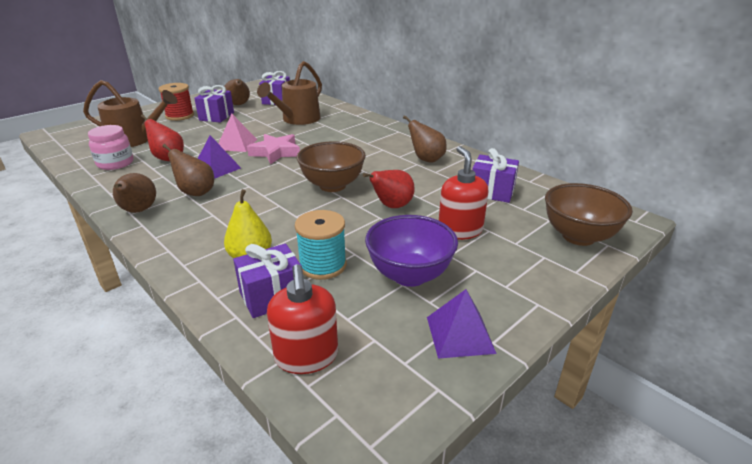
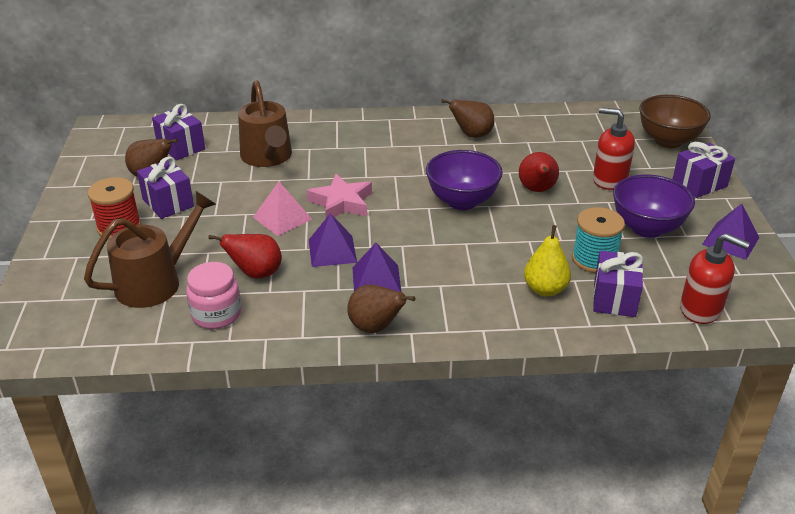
camera: 50 degrees left, 5 degrees up
brown pear [163,144,214,196] -> purple pyramid [353,243,401,292]
brown bowl [296,141,366,192] -> purple bowl [426,150,503,210]
purple gift [472,148,519,203] -> purple gift moved to [672,142,735,198]

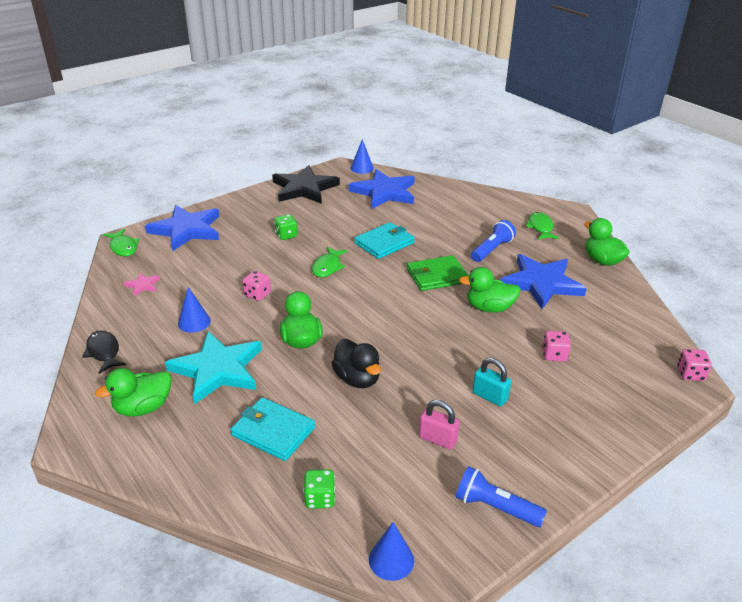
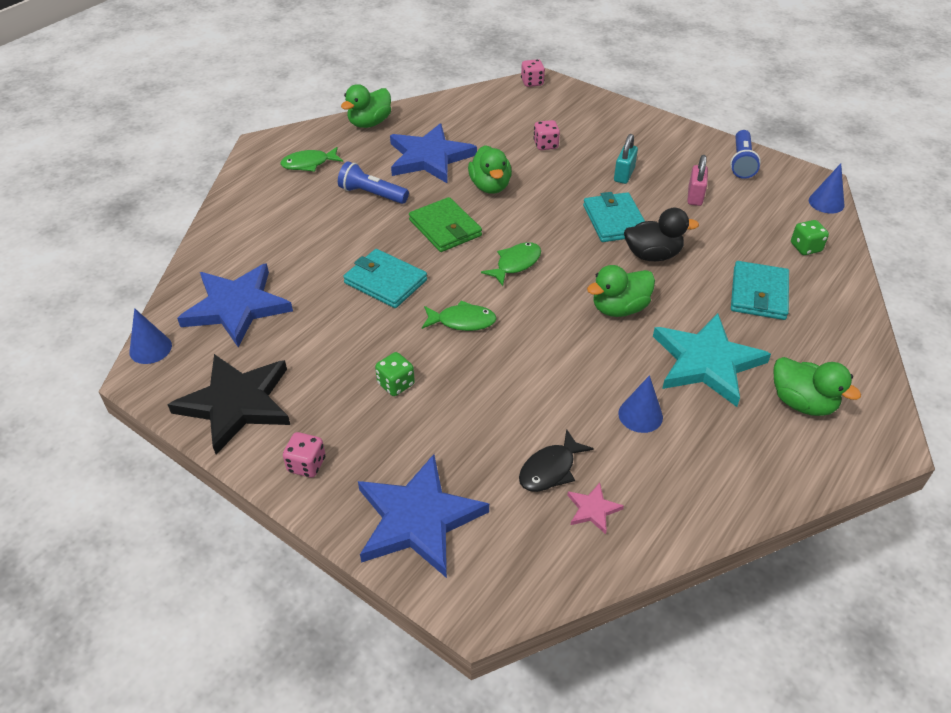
camera: 105 degrees left, 10 degrees up
black fish [82,331,126,374] -> black fish moved to [519,429,594,492]
green fish [104,229,139,256] -> green fish moved to [481,242,541,286]
pink dice [242,271,271,301] -> pink dice moved to [283,432,325,478]
black duck [331,339,381,388] -> black duck turned 45 degrees clockwise [624,208,699,261]
none -> turquoise wallet [583,192,645,242]

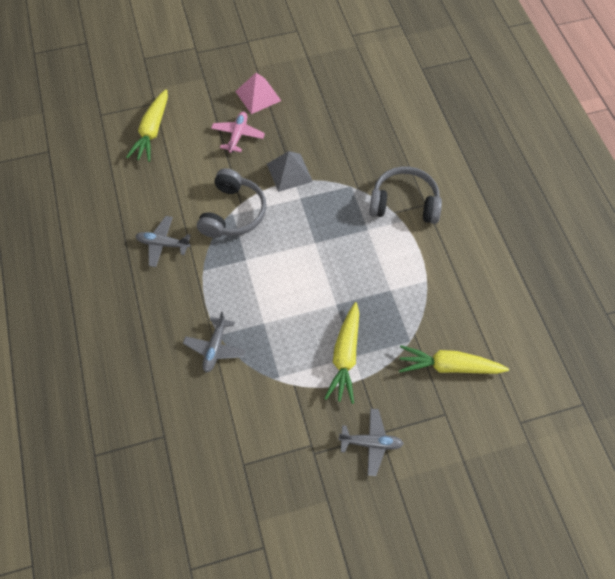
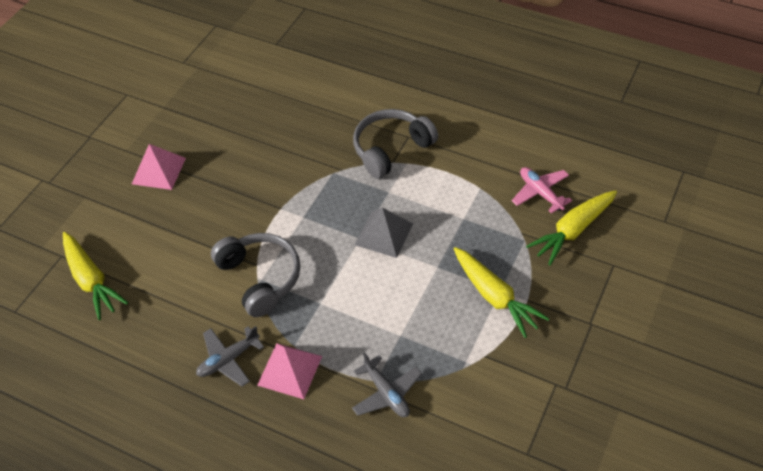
camera: 45 degrees left, 10 degrees down
pink plane [211,112,265,153] -> pink plane moved to [512,167,572,214]
grey pyramid [267,151,313,192] -> grey pyramid moved to [355,208,413,258]
grey plane [339,408,404,476] -> none
none -> pink pyramid [257,343,322,399]

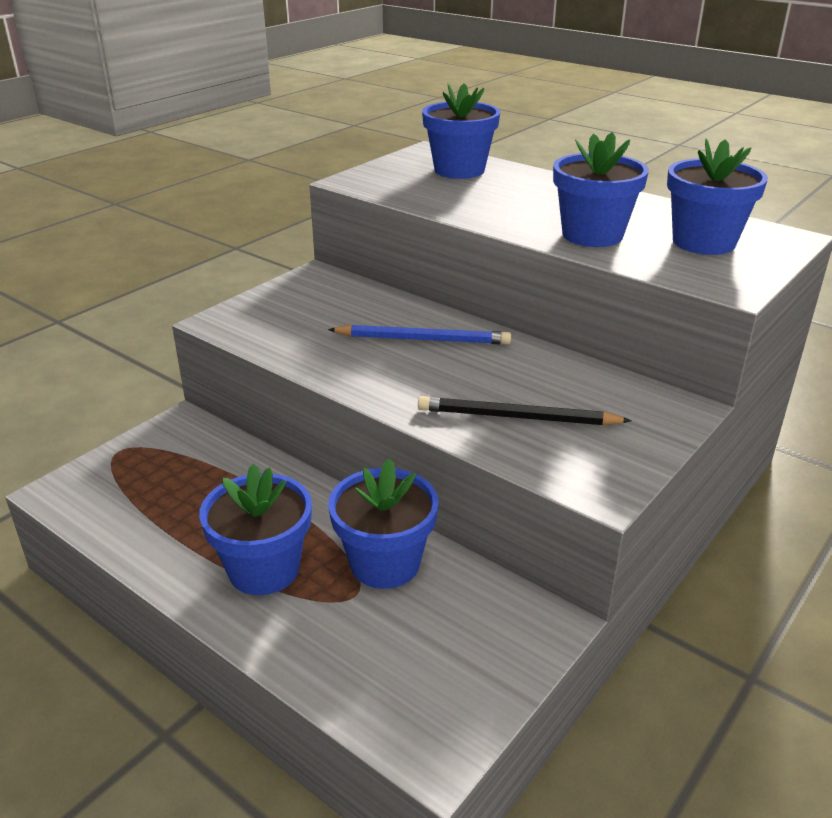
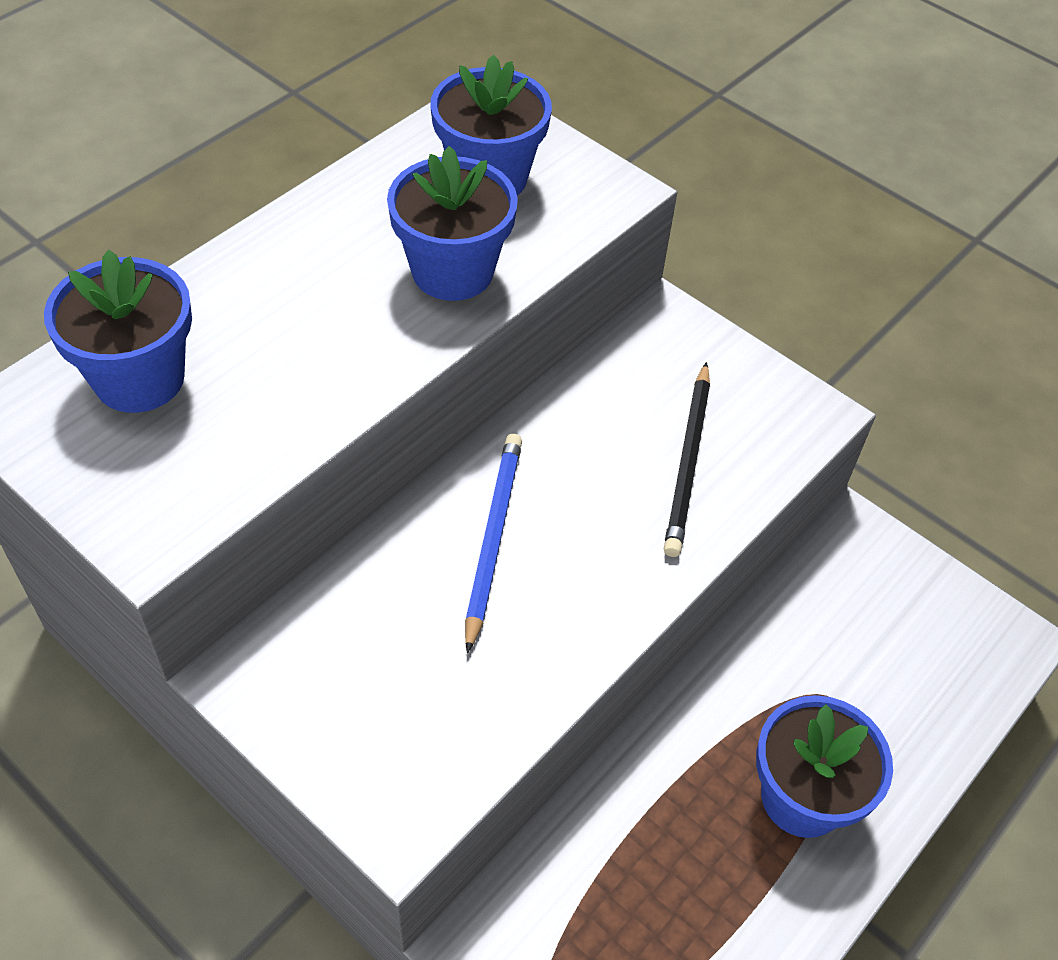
camera: 90 degrees left, 20 degrees up
blue flower pot [328,458,439,589] -> none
☆ ☆ ☆ ☆ ☆ ☆ ☆
**What the exercise asks**
Transcribe exactly, and only, the lines from the one with "green fish [104,229,139,256]" through the final line of the data above. The pictures stay out.

**The completed task**
green fish [104,229,139,256] -> green fish moved to [481,242,541,286]
pink dice [242,271,271,301] -> pink dice moved to [283,432,325,478]
black duck [331,339,381,388] -> black duck turned 45 degrees clockwise [624,208,699,261]
none -> turquoise wallet [583,192,645,242]

camera: 45 degrees left, 10 degrees down
pink plane [211,112,265,153] -> pink plane moved to [512,167,572,214]
grey pyramid [267,151,313,192] -> grey pyramid moved to [355,208,413,258]
grey plane [339,408,404,476] -> none
none -> pink pyramid [257,343,322,399]

camera: 90 degrees left, 20 degrees up
blue flower pot [328,458,439,589] -> none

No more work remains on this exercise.